■ **What is being asked**
Give back an exact copy of the lines in the records below, from the line that has "pink spoon: 13 -> 11" through the line that has "grey cutting board: 5 -> 4", and nothing besides.

----------------

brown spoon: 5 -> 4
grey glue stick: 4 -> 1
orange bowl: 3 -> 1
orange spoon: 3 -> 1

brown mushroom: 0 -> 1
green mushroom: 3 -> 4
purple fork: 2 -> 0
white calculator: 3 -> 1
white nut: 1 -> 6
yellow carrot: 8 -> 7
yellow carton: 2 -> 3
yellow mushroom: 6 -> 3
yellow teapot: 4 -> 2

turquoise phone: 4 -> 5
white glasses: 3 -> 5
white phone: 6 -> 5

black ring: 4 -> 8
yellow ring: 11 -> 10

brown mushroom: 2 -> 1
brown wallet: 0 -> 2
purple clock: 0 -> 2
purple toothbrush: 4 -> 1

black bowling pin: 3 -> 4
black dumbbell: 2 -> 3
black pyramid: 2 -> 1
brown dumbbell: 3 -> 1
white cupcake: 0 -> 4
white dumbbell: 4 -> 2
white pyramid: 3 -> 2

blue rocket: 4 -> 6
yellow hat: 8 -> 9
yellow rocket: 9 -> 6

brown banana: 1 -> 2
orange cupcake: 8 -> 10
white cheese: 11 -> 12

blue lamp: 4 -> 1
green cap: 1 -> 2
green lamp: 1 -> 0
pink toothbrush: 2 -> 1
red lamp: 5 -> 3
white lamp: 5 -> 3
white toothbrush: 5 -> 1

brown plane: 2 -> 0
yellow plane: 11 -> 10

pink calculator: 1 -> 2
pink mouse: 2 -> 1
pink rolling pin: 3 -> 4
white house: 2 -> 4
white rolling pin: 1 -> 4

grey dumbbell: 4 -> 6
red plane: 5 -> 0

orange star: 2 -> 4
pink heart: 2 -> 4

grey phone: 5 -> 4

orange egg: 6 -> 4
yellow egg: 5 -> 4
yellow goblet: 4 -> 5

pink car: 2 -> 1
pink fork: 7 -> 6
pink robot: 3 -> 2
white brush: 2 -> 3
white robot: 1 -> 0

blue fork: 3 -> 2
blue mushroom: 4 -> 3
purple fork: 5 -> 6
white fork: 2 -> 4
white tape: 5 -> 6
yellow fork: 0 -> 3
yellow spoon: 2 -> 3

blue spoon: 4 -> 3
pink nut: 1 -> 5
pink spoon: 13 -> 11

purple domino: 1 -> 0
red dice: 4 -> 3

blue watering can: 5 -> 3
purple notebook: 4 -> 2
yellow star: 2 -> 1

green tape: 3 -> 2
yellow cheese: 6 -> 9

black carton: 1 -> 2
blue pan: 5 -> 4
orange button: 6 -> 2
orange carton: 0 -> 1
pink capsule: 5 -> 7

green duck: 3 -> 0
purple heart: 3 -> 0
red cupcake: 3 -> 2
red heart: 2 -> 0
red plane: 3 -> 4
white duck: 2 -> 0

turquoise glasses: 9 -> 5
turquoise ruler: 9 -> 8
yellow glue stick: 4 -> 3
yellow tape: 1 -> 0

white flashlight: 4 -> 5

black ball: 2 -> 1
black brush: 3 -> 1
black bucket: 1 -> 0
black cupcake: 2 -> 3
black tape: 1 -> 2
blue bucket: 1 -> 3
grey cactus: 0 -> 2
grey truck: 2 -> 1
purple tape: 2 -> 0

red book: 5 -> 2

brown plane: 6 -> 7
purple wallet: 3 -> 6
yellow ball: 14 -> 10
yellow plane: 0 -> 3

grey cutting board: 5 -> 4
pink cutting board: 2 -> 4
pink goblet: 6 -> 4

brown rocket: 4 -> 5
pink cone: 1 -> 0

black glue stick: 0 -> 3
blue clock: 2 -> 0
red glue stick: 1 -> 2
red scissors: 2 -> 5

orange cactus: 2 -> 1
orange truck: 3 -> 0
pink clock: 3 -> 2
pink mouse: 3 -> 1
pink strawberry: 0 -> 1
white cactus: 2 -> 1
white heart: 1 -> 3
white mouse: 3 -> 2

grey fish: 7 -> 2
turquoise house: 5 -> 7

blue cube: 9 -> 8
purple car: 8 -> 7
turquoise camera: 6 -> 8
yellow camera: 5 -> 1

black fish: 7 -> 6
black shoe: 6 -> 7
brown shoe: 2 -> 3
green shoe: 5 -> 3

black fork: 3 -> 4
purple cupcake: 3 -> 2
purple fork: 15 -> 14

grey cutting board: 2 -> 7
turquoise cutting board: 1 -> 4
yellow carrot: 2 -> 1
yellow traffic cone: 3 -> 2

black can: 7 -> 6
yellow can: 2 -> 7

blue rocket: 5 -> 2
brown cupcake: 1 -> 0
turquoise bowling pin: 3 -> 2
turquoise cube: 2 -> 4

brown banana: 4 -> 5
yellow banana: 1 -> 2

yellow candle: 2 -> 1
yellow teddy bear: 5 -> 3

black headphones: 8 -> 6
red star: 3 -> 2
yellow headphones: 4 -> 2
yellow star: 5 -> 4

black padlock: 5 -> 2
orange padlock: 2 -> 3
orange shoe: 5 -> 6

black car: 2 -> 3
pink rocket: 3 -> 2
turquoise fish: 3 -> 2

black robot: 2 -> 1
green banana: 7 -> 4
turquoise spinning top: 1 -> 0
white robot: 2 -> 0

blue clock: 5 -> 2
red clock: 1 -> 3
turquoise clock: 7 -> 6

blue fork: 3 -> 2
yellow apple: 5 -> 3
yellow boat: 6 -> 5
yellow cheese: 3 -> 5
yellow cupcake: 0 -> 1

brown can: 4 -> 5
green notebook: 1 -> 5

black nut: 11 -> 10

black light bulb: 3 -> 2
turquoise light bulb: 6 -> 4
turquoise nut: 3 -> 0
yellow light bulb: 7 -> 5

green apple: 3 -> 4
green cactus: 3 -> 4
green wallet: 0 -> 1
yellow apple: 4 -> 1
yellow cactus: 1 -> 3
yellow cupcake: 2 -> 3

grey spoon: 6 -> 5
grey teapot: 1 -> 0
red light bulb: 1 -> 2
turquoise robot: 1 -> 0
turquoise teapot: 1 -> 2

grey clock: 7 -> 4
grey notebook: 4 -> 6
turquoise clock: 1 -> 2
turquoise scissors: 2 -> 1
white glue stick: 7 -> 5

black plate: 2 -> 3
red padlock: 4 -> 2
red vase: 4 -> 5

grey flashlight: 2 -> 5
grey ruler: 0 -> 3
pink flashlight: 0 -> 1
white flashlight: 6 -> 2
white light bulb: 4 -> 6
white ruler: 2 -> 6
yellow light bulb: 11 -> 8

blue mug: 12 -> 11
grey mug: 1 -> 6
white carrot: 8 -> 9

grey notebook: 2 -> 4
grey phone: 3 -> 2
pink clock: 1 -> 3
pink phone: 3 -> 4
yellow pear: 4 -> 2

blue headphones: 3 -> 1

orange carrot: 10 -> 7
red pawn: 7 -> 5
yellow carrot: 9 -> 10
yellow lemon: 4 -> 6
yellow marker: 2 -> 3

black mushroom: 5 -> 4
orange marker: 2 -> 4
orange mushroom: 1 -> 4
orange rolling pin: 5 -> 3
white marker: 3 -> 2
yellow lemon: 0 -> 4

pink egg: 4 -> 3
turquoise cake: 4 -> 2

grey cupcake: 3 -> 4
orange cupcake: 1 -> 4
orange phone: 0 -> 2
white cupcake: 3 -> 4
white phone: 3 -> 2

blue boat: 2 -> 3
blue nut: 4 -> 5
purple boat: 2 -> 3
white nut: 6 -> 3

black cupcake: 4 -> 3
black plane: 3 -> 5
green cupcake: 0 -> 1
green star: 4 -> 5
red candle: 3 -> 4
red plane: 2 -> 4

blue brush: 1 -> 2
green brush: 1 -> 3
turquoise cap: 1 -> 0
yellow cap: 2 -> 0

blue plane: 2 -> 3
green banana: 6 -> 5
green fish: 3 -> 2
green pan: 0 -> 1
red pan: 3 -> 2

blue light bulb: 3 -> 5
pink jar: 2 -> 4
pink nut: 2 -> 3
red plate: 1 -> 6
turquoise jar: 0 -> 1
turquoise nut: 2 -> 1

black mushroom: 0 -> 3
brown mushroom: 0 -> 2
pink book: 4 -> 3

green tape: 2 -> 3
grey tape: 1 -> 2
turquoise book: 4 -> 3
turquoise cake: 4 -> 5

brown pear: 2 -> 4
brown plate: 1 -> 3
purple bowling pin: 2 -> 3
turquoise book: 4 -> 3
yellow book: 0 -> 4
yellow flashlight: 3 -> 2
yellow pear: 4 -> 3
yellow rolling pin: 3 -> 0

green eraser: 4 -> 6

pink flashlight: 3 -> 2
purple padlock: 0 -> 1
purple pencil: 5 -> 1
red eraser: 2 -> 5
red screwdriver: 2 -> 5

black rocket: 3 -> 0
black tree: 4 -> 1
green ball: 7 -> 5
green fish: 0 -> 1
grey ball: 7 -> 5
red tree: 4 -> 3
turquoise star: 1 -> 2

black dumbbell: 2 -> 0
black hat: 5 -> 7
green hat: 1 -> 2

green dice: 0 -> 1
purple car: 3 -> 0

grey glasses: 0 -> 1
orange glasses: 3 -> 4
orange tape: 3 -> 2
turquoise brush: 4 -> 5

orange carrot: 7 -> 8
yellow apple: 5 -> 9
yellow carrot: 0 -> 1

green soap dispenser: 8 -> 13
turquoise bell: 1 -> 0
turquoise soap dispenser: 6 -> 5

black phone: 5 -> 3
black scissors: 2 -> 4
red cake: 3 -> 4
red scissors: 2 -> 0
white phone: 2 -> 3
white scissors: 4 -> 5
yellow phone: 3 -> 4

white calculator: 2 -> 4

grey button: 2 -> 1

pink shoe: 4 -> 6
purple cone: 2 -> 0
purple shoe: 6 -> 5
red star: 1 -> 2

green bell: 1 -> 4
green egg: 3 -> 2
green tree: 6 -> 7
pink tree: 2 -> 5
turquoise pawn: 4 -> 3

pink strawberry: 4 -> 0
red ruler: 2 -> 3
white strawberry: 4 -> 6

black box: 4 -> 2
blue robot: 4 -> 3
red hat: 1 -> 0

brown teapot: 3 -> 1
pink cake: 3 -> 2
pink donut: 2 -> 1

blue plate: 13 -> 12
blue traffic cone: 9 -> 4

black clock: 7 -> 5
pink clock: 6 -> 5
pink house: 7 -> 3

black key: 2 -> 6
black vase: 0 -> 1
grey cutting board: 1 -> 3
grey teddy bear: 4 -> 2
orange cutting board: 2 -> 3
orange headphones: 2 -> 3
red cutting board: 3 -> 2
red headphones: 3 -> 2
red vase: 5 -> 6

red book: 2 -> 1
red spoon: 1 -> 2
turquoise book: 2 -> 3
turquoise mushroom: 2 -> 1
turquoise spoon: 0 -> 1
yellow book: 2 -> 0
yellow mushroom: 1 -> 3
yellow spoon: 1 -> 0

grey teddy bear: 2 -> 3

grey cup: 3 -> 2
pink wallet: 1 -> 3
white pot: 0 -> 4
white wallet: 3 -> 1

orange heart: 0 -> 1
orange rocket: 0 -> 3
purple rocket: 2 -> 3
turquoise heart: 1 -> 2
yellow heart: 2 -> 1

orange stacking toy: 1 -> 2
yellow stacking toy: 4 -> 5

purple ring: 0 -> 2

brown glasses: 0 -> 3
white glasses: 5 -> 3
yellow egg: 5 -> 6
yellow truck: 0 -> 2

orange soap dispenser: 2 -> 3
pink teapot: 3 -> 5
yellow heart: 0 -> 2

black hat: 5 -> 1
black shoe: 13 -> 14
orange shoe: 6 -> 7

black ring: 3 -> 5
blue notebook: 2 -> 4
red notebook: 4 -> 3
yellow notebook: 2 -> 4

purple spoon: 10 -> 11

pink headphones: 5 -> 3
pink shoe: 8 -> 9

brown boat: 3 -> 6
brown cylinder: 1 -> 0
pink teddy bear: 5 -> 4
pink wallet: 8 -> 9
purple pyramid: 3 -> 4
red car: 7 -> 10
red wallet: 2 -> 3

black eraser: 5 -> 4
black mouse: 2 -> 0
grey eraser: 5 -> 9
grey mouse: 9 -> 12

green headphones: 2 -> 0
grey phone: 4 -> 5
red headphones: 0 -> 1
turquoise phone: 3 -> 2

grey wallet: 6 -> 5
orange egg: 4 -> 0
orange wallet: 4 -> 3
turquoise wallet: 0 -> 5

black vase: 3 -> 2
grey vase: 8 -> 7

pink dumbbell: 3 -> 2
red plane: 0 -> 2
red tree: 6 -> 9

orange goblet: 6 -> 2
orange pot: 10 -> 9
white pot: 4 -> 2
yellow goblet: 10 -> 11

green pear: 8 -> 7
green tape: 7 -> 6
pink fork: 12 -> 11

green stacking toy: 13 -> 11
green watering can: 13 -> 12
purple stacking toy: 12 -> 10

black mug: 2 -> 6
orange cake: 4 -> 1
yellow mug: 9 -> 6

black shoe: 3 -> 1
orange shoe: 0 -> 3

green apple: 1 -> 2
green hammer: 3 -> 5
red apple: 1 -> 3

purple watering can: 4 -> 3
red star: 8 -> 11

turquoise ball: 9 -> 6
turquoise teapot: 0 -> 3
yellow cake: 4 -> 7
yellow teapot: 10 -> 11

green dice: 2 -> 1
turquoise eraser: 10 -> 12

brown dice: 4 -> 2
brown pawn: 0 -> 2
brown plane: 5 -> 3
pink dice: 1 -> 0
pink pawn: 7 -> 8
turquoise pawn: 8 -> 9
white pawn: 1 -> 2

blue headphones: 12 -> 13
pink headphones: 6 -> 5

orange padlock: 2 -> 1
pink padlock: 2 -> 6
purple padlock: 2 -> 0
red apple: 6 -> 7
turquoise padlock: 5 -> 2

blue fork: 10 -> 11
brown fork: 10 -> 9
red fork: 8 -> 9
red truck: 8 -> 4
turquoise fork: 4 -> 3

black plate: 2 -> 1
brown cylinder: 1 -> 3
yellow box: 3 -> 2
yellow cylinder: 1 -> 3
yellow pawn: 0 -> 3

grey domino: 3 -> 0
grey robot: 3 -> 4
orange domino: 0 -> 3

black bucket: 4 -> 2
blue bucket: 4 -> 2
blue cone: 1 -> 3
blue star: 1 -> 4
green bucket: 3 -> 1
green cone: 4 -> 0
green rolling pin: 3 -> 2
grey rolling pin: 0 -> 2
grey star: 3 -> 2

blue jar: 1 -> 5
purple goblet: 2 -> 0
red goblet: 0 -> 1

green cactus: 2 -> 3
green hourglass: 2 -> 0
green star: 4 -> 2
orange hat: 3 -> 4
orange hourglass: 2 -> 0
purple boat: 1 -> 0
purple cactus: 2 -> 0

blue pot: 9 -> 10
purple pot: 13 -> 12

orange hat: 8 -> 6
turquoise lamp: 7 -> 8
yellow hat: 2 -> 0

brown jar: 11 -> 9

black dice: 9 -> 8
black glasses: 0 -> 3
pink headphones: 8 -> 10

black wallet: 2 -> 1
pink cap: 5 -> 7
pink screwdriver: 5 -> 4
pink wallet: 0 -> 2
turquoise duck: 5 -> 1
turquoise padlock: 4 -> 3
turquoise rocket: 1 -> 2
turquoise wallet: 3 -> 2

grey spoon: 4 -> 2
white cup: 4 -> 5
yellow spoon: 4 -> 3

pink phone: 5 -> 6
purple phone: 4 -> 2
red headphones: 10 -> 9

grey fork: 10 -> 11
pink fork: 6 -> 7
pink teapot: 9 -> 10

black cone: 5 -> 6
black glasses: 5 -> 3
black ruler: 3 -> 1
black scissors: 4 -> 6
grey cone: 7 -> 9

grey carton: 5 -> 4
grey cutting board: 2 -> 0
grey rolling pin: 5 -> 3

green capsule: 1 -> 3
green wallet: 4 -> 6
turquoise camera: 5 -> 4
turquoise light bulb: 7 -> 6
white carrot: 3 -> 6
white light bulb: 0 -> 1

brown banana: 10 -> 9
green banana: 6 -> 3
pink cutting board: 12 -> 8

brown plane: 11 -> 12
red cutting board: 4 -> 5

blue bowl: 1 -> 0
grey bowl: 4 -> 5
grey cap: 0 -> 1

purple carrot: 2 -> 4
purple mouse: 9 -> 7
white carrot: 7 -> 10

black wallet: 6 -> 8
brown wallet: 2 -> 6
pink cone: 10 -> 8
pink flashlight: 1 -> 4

----------------

■ **Response to this exercise**
pink spoon: 13 -> 11

purple domino: 1 -> 0
red dice: 4 -> 3

blue watering can: 5 -> 3
purple notebook: 4 -> 2
yellow star: 2 -> 1

green tape: 3 -> 2
yellow cheese: 6 -> 9

black carton: 1 -> 2
blue pan: 5 -> 4
orange button: 6 -> 2
orange carton: 0 -> 1
pink capsule: 5 -> 7

green duck: 3 -> 0
purple heart: 3 -> 0
red cupcake: 3 -> 2
red heart: 2 -> 0
red plane: 3 -> 4
white duck: 2 -> 0

turquoise glasses: 9 -> 5
turquoise ruler: 9 -> 8
yellow glue stick: 4 -> 3
yellow tape: 1 -> 0

white flashlight: 4 -> 5

black ball: 2 -> 1
black brush: 3 -> 1
black bucket: 1 -> 0
black cupcake: 2 -> 3
black tape: 1 -> 2
blue bucket: 1 -> 3
grey cactus: 0 -> 2
grey truck: 2 -> 1
purple tape: 2 -> 0

red book: 5 -> 2

brown plane: 6 -> 7
purple wallet: 3 -> 6
yellow ball: 14 -> 10
yellow plane: 0 -> 3

grey cutting board: 5 -> 4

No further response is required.